## WHAT YOU HAVE TO DO
Count the lines of the records below that contain the string "clef", and give only that number.

## INPUT FOR THIS TASK

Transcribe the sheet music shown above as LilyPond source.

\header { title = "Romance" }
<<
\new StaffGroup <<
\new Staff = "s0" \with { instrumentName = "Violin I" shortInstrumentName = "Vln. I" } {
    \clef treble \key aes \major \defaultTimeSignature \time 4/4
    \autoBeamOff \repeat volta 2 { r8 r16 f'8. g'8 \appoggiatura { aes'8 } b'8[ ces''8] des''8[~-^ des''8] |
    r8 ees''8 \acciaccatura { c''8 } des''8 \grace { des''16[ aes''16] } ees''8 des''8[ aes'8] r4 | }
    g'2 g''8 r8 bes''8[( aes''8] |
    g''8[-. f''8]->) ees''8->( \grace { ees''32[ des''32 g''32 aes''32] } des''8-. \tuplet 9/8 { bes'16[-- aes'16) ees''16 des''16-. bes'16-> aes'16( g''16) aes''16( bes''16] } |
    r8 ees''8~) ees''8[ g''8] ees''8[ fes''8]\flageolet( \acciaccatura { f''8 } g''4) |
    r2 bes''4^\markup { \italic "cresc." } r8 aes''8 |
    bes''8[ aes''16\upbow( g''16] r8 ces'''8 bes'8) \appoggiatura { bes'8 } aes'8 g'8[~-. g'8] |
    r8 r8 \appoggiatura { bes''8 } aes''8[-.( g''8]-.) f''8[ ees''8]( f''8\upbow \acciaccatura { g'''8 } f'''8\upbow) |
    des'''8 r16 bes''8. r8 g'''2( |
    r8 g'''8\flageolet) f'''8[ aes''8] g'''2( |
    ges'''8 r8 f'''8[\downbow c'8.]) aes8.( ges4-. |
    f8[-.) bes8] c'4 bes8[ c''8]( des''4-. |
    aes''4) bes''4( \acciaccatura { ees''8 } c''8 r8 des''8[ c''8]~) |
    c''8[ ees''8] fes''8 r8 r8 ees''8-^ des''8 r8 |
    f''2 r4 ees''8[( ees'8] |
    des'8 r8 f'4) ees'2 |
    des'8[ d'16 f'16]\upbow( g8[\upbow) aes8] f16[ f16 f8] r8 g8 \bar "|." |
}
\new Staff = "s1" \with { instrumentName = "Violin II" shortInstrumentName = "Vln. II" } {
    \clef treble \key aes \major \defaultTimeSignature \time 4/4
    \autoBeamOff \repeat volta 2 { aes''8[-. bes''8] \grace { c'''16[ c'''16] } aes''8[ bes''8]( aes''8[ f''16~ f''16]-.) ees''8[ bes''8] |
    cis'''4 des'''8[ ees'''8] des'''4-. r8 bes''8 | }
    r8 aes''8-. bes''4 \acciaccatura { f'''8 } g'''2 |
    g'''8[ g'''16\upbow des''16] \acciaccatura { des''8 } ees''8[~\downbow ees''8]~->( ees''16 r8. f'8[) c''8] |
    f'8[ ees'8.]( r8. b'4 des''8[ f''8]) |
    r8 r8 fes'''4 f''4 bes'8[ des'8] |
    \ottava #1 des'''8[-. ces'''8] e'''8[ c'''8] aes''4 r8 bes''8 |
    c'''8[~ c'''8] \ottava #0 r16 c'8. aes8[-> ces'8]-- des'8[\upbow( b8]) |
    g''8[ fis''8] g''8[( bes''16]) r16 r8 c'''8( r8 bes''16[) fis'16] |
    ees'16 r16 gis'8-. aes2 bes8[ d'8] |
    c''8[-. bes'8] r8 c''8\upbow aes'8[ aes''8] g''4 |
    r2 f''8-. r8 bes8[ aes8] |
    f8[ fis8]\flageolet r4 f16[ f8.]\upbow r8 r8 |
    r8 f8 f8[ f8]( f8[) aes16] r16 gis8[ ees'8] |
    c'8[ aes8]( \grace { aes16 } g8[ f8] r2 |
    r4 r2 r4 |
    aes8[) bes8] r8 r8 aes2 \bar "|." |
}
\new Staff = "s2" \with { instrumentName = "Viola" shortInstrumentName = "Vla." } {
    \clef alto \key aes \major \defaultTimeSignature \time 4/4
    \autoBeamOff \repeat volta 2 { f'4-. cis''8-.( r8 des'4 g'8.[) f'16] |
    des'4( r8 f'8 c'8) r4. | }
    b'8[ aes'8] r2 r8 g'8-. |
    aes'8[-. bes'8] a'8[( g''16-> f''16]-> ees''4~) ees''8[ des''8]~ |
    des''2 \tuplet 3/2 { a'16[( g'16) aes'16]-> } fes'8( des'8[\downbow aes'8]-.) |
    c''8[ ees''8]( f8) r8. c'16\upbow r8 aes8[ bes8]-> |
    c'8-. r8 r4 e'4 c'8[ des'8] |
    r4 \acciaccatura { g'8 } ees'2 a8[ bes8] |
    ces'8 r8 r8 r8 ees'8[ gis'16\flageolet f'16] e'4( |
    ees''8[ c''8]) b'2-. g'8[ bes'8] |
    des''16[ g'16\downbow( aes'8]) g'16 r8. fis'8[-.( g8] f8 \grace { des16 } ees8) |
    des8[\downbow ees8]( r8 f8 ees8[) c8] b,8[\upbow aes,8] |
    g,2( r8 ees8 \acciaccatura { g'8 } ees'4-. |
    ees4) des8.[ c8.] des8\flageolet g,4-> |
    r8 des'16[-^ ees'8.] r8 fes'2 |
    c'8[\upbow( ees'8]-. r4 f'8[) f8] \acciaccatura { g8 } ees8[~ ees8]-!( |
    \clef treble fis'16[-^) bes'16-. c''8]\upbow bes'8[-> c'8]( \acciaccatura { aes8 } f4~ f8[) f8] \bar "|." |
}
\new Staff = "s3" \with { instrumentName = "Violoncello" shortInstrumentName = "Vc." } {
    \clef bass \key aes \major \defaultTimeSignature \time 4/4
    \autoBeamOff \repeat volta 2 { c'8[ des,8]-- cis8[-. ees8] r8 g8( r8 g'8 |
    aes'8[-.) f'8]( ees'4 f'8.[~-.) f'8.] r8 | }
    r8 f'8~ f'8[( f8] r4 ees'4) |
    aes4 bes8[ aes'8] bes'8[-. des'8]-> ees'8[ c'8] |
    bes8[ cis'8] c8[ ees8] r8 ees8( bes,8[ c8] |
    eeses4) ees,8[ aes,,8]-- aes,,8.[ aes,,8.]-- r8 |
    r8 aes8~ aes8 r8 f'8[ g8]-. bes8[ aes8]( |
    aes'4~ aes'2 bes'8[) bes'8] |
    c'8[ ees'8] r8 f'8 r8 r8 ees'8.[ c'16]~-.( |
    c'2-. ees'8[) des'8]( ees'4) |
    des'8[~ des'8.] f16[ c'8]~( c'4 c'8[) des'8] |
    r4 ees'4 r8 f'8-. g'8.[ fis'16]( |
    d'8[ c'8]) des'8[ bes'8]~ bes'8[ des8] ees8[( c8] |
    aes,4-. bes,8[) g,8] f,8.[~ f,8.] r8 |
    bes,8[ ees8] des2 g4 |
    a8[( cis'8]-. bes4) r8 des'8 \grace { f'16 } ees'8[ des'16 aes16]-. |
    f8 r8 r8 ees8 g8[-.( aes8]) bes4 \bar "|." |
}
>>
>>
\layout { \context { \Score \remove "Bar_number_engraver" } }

## COMPLETED EXERCISE
5